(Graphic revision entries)
*** Block opens ***
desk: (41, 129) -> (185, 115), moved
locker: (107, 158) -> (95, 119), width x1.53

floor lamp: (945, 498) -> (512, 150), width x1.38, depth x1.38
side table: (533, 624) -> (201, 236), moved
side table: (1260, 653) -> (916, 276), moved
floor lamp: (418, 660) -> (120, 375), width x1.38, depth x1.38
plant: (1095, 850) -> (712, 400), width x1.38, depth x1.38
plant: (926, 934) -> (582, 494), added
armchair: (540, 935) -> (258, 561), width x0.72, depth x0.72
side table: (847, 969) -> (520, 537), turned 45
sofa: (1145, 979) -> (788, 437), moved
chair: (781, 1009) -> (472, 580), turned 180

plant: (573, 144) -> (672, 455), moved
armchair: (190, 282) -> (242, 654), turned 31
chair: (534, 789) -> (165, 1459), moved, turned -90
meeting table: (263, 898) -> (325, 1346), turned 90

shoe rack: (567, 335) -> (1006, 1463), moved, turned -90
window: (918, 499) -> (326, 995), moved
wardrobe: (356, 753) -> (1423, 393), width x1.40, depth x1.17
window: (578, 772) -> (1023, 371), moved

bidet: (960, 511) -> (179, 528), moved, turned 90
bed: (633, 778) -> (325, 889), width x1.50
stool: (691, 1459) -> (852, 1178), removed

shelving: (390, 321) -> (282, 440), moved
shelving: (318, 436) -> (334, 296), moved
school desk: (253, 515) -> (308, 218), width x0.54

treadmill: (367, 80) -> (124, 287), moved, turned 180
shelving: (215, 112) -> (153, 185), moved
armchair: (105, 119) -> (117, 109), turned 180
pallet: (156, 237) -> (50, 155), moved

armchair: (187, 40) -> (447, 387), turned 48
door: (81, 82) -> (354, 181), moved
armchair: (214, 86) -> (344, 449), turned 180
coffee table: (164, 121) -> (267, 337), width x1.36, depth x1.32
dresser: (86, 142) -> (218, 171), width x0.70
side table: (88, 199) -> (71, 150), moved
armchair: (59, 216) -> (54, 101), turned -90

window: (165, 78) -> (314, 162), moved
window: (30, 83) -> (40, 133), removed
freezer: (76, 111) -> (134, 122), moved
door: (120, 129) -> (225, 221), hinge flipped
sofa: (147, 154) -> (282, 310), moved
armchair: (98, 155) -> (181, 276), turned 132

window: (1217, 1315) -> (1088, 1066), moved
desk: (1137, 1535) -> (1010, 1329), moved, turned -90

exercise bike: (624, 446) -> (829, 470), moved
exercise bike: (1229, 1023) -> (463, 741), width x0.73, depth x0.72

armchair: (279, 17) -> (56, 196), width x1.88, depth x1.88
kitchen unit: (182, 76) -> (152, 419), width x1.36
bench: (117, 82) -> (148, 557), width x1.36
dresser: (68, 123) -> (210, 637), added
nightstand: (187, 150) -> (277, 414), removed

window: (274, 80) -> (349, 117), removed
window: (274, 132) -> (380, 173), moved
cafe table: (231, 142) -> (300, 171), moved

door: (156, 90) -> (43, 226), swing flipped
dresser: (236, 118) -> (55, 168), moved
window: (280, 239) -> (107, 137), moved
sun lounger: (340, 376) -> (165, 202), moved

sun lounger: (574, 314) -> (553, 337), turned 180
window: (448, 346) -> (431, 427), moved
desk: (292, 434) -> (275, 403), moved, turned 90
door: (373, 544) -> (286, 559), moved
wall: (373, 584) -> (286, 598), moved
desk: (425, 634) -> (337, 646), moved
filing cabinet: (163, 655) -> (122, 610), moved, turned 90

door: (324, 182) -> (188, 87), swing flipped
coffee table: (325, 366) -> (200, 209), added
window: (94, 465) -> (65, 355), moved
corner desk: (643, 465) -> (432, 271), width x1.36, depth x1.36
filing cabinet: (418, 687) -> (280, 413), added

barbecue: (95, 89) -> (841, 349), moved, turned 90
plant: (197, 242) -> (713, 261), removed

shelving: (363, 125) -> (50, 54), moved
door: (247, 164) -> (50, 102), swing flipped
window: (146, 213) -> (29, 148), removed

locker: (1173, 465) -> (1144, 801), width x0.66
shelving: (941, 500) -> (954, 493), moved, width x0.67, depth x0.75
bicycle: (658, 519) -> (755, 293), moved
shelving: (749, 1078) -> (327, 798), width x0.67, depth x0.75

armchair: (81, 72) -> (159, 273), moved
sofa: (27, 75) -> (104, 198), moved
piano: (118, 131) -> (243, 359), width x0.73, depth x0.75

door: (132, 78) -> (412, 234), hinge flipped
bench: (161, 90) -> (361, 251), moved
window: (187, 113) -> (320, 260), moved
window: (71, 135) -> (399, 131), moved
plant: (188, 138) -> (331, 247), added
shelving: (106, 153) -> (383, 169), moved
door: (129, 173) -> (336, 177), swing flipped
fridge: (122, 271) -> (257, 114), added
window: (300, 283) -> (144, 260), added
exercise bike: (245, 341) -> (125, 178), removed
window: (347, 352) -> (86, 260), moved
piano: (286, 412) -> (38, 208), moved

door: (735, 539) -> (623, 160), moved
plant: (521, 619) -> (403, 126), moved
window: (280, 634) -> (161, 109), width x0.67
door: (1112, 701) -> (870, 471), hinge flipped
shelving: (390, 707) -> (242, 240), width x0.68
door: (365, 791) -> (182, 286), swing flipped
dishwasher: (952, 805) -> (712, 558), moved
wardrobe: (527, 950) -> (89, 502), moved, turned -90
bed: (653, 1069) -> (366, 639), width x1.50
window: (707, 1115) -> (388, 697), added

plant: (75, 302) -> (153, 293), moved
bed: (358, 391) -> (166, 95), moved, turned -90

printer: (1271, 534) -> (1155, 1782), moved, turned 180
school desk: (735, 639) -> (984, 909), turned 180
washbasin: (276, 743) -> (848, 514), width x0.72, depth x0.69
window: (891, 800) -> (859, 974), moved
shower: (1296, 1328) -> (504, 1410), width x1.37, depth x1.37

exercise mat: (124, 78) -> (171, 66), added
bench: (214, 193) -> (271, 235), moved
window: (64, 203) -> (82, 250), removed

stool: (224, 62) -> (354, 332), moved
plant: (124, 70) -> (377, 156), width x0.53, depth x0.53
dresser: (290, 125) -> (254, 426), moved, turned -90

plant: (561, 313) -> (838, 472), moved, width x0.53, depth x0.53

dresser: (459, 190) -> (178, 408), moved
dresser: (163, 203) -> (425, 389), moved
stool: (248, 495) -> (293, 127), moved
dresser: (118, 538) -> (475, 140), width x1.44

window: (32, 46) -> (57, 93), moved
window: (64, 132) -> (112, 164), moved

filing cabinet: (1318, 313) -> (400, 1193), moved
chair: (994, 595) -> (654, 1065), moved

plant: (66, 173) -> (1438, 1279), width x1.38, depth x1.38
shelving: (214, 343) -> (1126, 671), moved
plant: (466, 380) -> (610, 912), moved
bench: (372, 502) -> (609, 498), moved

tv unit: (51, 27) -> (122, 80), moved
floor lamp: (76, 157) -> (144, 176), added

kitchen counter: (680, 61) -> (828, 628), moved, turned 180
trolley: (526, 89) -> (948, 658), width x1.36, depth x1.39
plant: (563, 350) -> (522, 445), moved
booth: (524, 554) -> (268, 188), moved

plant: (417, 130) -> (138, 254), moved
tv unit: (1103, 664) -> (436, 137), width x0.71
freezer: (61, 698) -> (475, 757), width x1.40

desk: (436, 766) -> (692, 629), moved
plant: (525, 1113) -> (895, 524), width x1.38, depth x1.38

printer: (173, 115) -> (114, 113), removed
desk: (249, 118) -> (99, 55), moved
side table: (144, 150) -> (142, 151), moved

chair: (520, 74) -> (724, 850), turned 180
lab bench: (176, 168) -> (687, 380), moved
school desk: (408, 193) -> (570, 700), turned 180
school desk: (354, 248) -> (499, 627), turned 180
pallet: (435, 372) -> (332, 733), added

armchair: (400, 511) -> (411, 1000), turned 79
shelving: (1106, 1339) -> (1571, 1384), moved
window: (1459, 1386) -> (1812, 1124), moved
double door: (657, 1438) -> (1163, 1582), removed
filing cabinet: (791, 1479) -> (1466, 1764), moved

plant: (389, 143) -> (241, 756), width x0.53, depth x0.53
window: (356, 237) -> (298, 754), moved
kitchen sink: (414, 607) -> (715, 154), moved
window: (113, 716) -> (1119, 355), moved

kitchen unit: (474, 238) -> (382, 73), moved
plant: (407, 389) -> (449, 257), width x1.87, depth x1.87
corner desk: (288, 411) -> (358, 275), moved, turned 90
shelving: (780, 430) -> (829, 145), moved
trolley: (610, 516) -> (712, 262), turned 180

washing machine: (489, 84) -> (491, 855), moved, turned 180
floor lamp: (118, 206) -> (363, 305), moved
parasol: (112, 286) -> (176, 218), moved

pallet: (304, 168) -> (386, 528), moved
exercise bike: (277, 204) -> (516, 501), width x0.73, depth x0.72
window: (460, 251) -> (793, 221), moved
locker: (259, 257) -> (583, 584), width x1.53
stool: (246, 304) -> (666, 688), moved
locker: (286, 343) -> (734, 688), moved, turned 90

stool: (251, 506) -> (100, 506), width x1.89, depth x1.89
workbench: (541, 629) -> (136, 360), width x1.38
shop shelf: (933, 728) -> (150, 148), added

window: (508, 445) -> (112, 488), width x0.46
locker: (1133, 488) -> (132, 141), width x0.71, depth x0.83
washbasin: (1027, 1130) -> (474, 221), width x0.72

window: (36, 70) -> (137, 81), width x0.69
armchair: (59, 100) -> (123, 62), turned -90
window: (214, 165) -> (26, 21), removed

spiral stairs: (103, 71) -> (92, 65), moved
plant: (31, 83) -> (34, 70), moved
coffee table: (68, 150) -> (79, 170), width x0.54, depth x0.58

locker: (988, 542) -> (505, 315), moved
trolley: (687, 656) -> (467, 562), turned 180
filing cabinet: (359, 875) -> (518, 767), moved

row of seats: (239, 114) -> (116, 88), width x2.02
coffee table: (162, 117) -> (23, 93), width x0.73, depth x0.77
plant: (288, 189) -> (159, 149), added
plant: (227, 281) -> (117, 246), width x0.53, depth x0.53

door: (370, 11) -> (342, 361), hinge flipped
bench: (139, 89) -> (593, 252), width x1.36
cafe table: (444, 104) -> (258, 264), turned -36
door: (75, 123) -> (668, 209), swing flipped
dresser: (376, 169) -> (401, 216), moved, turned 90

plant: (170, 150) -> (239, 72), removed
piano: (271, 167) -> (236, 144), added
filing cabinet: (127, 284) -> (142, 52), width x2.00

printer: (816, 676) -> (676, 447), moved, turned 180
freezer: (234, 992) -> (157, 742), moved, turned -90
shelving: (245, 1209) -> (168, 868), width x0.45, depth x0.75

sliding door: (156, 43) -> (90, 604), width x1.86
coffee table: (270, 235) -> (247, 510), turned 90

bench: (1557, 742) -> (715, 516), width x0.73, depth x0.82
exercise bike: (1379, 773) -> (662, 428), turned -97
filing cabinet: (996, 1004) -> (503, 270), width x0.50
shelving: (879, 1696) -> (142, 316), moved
*** Block closes ***
* [PROMPT]:
Using the entries above, output exactly the lines between the line holding "dresser: (290, 125)" and the line holding "plant: (66, 173)", end lines included, and nothing more.

* [RESPONSE TO THE EXERCISE]:
dresser: (290, 125) -> (254, 426), moved, turned -90

plant: (561, 313) -> (838, 472), moved, width x0.53, depth x0.53

dresser: (459, 190) -> (178, 408), moved
dresser: (163, 203) -> (425, 389), moved
stool: (248, 495) -> (293, 127), moved
dresser: (118, 538) -> (475, 140), width x1.44

window: (32, 46) -> (57, 93), moved
window: (64, 132) -> (112, 164), moved

filing cabinet: (1318, 313) -> (400, 1193), moved
chair: (994, 595) -> (654, 1065), moved

plant: (66, 173) -> (1438, 1279), width x1.38, depth x1.38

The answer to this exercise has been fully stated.